• PROBLEM DESCRIPTION
Set down exactly the lines in the records below that run from the line with "(566, 314) = (499, 221): blue ruler -> none" to the line with "(819, 359) = (273, 198): white", inclusive, and nothing more.

□ □ □ □ □ □ □

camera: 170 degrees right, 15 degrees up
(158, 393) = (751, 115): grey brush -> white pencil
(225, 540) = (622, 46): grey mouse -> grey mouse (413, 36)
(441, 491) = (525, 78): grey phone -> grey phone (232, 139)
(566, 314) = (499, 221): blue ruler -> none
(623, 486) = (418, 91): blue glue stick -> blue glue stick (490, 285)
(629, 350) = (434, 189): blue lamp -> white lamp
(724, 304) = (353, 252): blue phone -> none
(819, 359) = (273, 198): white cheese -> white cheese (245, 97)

□ □ □ □ □ □ □

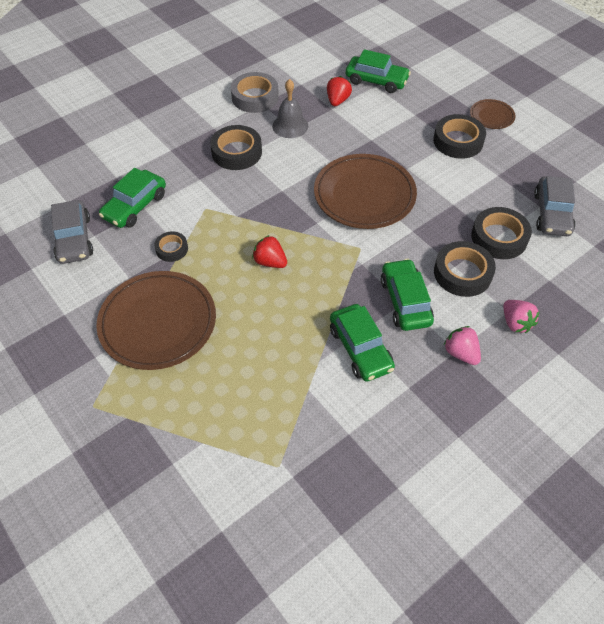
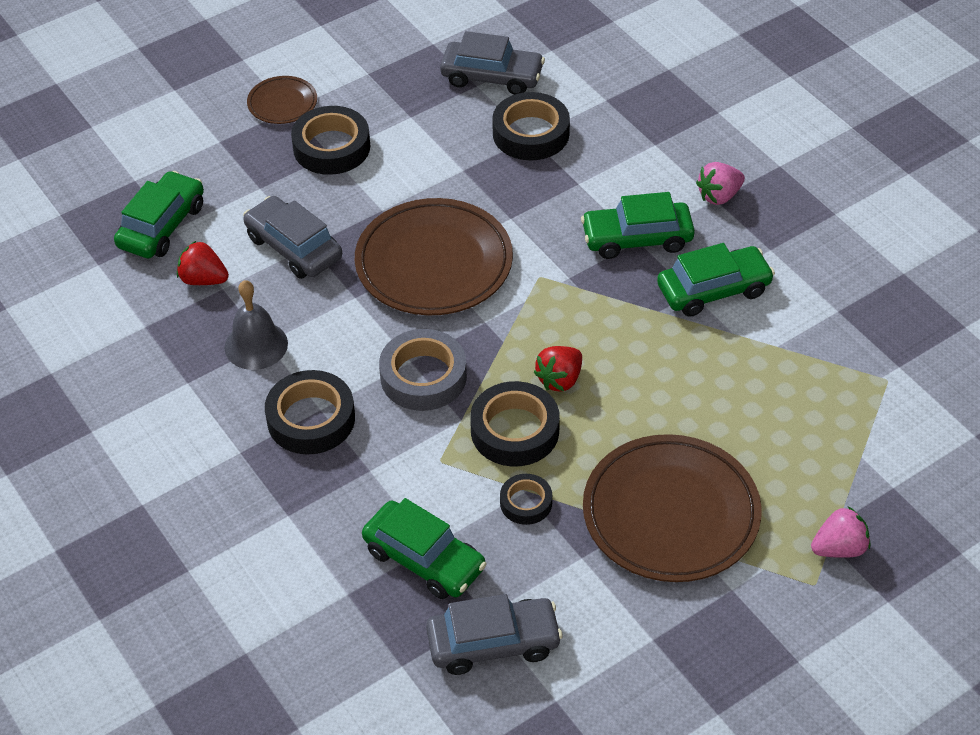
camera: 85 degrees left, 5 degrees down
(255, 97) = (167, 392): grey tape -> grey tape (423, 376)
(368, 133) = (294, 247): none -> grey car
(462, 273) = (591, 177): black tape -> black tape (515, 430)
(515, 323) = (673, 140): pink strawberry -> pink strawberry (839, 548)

□ □ □ □ □ □ □

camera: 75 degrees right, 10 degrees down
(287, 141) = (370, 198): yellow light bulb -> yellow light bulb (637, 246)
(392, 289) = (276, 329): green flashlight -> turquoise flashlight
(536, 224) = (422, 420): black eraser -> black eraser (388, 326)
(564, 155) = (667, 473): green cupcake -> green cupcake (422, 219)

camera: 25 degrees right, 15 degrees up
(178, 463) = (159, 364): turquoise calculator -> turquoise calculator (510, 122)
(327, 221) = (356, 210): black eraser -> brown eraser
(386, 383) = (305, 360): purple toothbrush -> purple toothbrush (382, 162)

□ □ □ □ □ □ □

• PROBLEM SOLUTION
(566, 314) = (499, 221): blue ruler -> none
(623, 486) = (418, 91): blue glue stick -> blue glue stick (490, 285)
(629, 350) = (434, 189): blue lamp -> white lamp
(724, 304) = (353, 252): blue phone -> none
(819, 359) = (273, 198): white cheese -> white cheese (245, 97)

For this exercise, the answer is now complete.